◆ Exercise material
------------------------

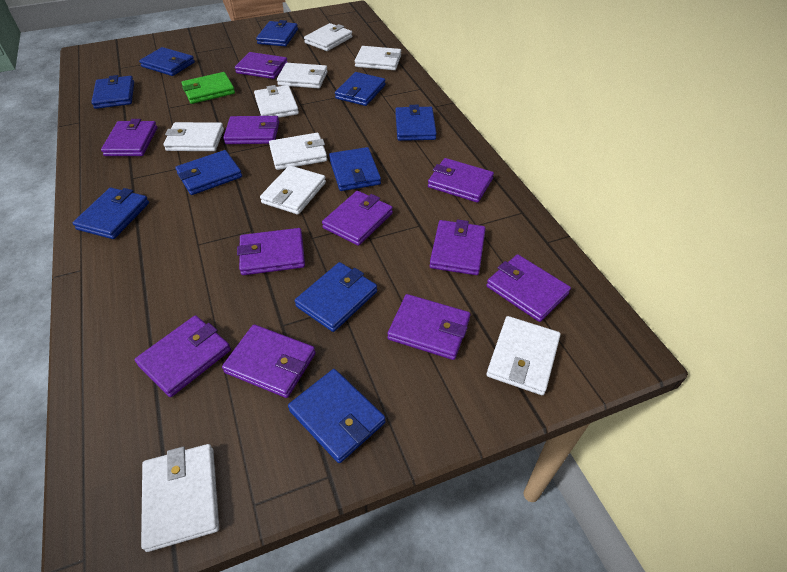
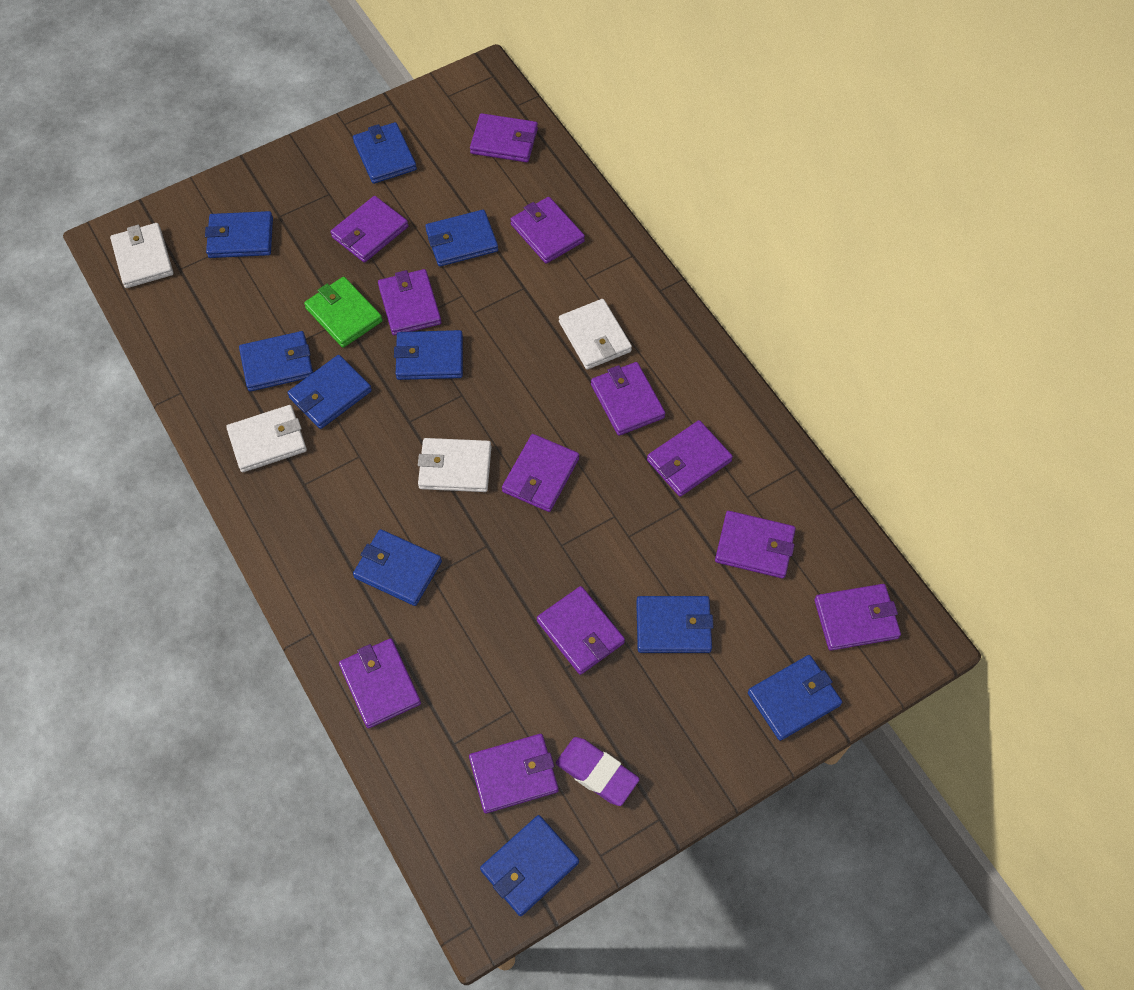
purple eraser: 0 -> 1
purple wallet: 11 -> 12
white wallet: 9 -> 4

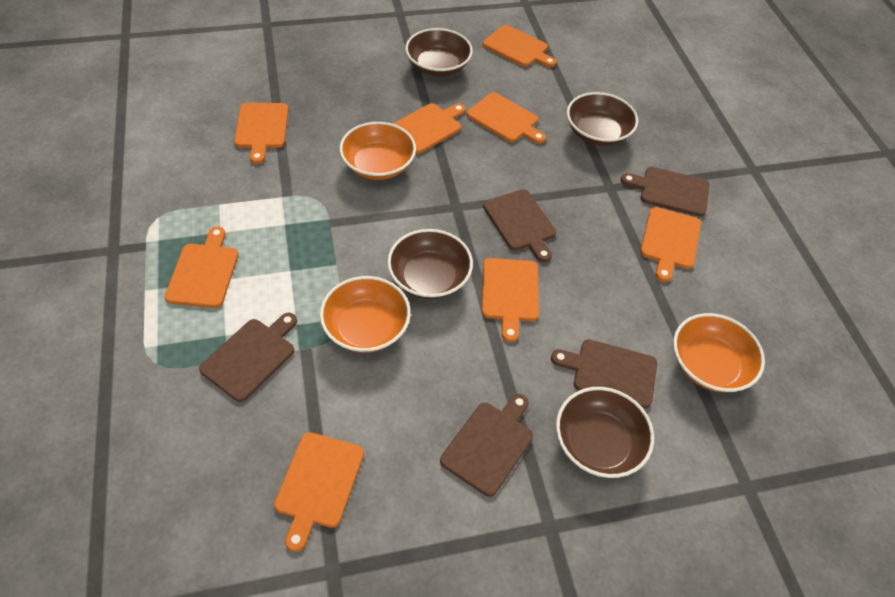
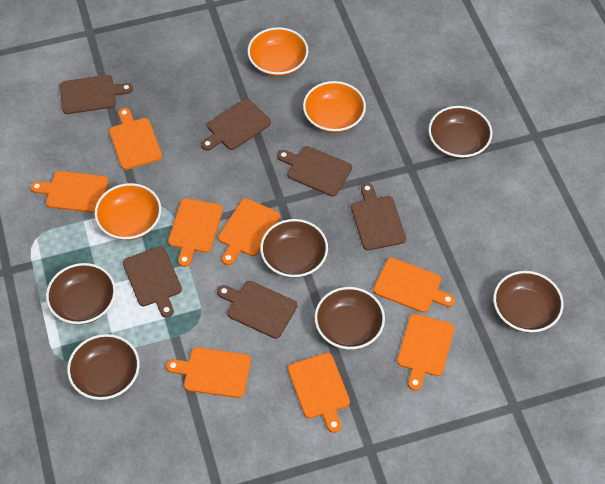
brown bowl: 4 -> 6
brown cutting board: 5 -> 6

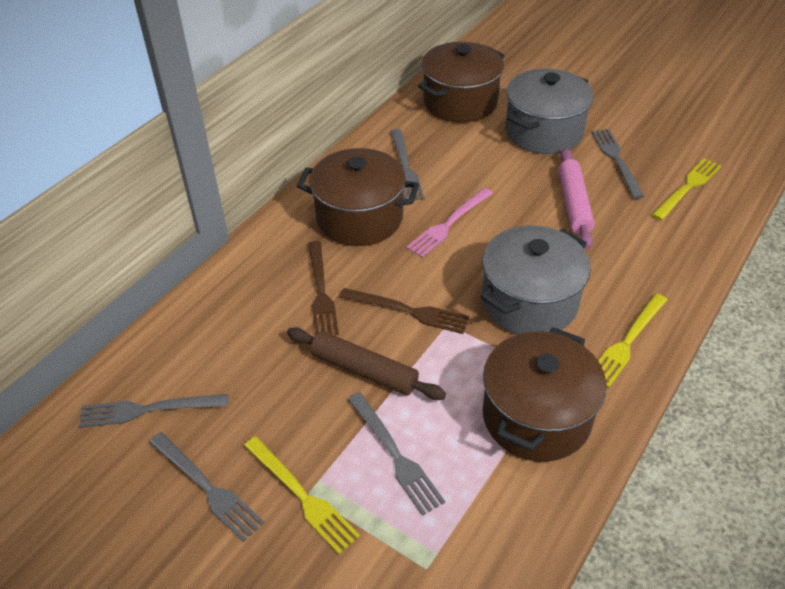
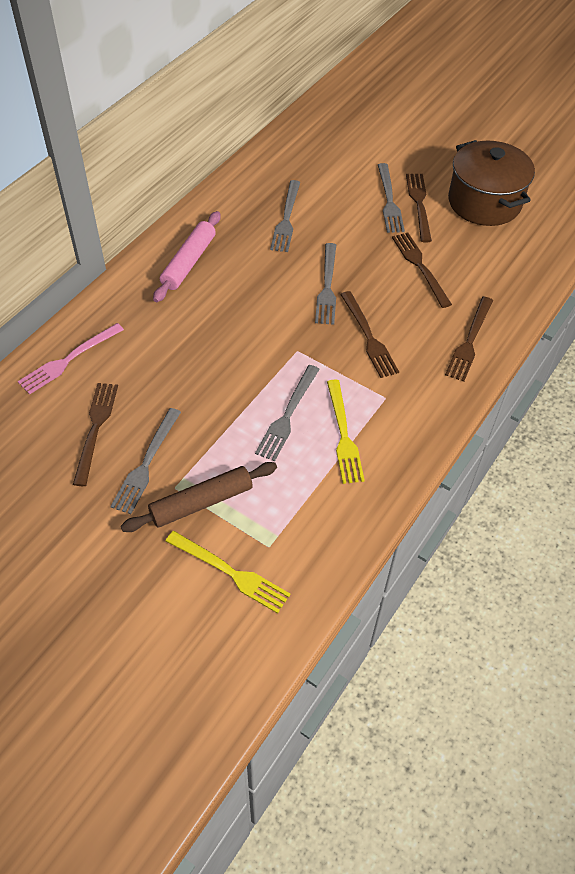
brown fork: 2 -> 5
brown pot: 3 -> 1
grey pot: 2 -> 0
yellow fork: 3 -> 2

------------------------

◆ Assigned task
The records must be copied with no word altered, and without their pictures.

◆ Solution below
purple eraser: 0 -> 1
purple wallet: 11 -> 12
white wallet: 9 -> 4

brown bowl: 4 -> 6
brown cutting board: 5 -> 6

brown fork: 2 -> 5
brown pot: 3 -> 1
grey pot: 2 -> 0
yellow fork: 3 -> 2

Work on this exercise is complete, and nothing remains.